AIM OF THE EXERCISE
Each record should be copied exactly, and none of them omitted.
Segment Open
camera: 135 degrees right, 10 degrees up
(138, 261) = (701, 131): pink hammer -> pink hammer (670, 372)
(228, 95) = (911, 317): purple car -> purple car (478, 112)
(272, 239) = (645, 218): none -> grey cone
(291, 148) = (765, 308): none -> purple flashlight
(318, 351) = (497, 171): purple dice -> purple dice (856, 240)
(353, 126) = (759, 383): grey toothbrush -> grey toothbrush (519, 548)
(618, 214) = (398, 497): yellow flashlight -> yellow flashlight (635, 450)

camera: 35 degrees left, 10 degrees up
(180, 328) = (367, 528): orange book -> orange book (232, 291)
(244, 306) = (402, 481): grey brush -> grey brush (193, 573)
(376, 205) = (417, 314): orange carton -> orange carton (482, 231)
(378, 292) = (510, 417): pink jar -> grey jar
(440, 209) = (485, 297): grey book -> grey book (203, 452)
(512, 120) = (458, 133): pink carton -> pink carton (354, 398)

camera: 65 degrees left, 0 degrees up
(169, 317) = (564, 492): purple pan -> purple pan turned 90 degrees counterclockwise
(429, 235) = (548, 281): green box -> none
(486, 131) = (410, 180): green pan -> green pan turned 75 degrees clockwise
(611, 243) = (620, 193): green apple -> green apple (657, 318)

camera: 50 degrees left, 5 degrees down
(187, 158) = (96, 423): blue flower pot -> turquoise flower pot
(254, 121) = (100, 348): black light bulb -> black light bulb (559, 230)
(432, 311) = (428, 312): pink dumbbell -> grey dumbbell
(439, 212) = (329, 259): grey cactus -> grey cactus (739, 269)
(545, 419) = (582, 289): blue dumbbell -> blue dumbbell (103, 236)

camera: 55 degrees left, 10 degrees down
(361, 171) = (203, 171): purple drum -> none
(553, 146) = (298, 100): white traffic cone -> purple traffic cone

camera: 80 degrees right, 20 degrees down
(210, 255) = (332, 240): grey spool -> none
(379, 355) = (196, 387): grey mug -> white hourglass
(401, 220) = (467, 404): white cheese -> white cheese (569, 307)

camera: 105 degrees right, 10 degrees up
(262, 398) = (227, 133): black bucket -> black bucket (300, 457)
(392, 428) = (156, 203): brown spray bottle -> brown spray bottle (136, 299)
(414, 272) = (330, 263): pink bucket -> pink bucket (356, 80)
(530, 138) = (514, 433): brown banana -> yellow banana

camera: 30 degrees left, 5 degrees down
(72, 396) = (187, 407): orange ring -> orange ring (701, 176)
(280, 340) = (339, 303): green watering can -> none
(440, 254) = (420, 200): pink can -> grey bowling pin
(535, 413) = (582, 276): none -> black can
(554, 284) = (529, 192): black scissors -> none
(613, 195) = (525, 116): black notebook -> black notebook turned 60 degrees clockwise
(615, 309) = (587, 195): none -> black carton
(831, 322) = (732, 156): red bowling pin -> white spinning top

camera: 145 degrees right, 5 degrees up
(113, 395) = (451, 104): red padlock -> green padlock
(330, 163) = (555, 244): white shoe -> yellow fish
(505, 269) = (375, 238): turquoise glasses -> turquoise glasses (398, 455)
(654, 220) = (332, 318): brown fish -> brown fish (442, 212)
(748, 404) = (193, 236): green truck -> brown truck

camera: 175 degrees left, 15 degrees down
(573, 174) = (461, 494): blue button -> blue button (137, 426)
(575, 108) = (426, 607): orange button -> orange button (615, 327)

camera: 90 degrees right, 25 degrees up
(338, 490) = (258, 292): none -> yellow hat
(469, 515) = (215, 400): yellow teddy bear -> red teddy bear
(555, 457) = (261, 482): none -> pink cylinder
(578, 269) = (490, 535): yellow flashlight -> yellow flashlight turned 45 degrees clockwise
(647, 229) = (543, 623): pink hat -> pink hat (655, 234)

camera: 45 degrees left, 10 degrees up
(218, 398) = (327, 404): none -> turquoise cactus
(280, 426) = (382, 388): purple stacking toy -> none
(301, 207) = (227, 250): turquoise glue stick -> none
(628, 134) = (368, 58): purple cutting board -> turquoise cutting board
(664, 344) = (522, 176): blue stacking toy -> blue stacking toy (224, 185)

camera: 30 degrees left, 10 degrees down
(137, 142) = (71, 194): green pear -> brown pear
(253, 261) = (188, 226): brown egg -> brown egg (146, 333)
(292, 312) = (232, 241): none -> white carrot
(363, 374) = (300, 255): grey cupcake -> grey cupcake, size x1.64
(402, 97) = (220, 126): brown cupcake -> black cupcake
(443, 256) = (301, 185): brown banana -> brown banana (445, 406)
Segment Closed
ANSWER
camera: 135 degrees right, 10 degrees up
(138, 261) = (701, 131): pink hammer -> pink hammer (670, 372)
(228, 95) = (911, 317): purple car -> purple car (478, 112)
(272, 239) = (645, 218): none -> grey cone
(291, 148) = (765, 308): none -> purple flashlight
(318, 351) = (497, 171): purple dice -> purple dice (856, 240)
(353, 126) = (759, 383): grey toothbrush -> grey toothbrush (519, 548)
(618, 214) = (398, 497): yellow flashlight -> yellow flashlight (635, 450)

camera: 35 degrees left, 10 degrees up
(180, 328) = (367, 528): orange book -> orange book (232, 291)
(244, 306) = (402, 481): grey brush -> grey brush (193, 573)
(376, 205) = (417, 314): orange carton -> orange carton (482, 231)
(378, 292) = (510, 417): pink jar -> grey jar
(440, 209) = (485, 297): grey book -> grey book (203, 452)
(512, 120) = (458, 133): pink carton -> pink carton (354, 398)

camera: 65 degrees left, 0 degrees up
(169, 317) = (564, 492): purple pan -> purple pan turned 90 degrees counterclockwise
(429, 235) = (548, 281): green box -> none
(486, 131) = (410, 180): green pan -> green pan turned 75 degrees clockwise
(611, 243) = (620, 193): green apple -> green apple (657, 318)

camera: 50 degrees left, 5 degrees down
(187, 158) = (96, 423): blue flower pot -> turquoise flower pot
(254, 121) = (100, 348): black light bulb -> black light bulb (559, 230)
(432, 311) = (428, 312): pink dumbbell -> grey dumbbell
(439, 212) = (329, 259): grey cactus -> grey cactus (739, 269)
(545, 419) = (582, 289): blue dumbbell -> blue dumbbell (103, 236)

camera: 55 degrees left, 10 degrees down
(361, 171) = (203, 171): purple drum -> none
(553, 146) = (298, 100): white traffic cone -> purple traffic cone

camera: 80 degrees right, 20 degrees down
(210, 255) = (332, 240): grey spool -> none
(379, 355) = (196, 387): grey mug -> white hourglass
(401, 220) = (467, 404): white cheese -> white cheese (569, 307)

camera: 105 degrees right, 10 degrees up
(262, 398) = (227, 133): black bucket -> black bucket (300, 457)
(392, 428) = (156, 203): brown spray bottle -> brown spray bottle (136, 299)
(414, 272) = (330, 263): pink bucket -> pink bucket (356, 80)
(530, 138) = (514, 433): brown banana -> yellow banana

camera: 30 degrees left, 5 degrees down
(72, 396) = (187, 407): orange ring -> orange ring (701, 176)
(280, 340) = (339, 303): green watering can -> none
(440, 254) = (420, 200): pink can -> grey bowling pin
(535, 413) = (582, 276): none -> black can
(554, 284) = (529, 192): black scissors -> none
(613, 195) = (525, 116): black notebook -> black notebook turned 60 degrees clockwise
(615, 309) = (587, 195): none -> black carton
(831, 322) = (732, 156): red bowling pin -> white spinning top

camera: 145 degrees right, 5 degrees up
(113, 395) = (451, 104): red padlock -> green padlock
(330, 163) = (555, 244): white shoe -> yellow fish
(505, 269) = (375, 238): turquoise glasses -> turquoise glasses (398, 455)
(654, 220) = (332, 318): brown fish -> brown fish (442, 212)
(748, 404) = (193, 236): green truck -> brown truck

camera: 175 degrees left, 15 degrees down
(573, 174) = (461, 494): blue button -> blue button (137, 426)
(575, 108) = (426, 607): orange button -> orange button (615, 327)

camera: 90 degrees right, 25 degrees up
(338, 490) = (258, 292): none -> yellow hat
(469, 515) = (215, 400): yellow teddy bear -> red teddy bear
(555, 457) = (261, 482): none -> pink cylinder
(578, 269) = (490, 535): yellow flashlight -> yellow flashlight turned 45 degrees clockwise
(647, 229) = (543, 623): pink hat -> pink hat (655, 234)

camera: 45 degrees left, 10 degrees up
(218, 398) = (327, 404): none -> turquoise cactus
(280, 426) = (382, 388): purple stacking toy -> none
(301, 207) = (227, 250): turquoise glue stick -> none
(628, 134) = (368, 58): purple cutting board -> turquoise cutting board
(664, 344) = (522, 176): blue stacking toy -> blue stacking toy (224, 185)

camera: 30 degrees left, 10 degrees down
(137, 142) = (71, 194): green pear -> brown pear
(253, 261) = (188, 226): brown egg -> brown egg (146, 333)
(292, 312) = (232, 241): none -> white carrot
(363, 374) = (300, 255): grey cupcake -> grey cupcake, size x1.64
(402, 97) = (220, 126): brown cupcake -> black cupcake
(443, 256) = (301, 185): brown banana -> brown banana (445, 406)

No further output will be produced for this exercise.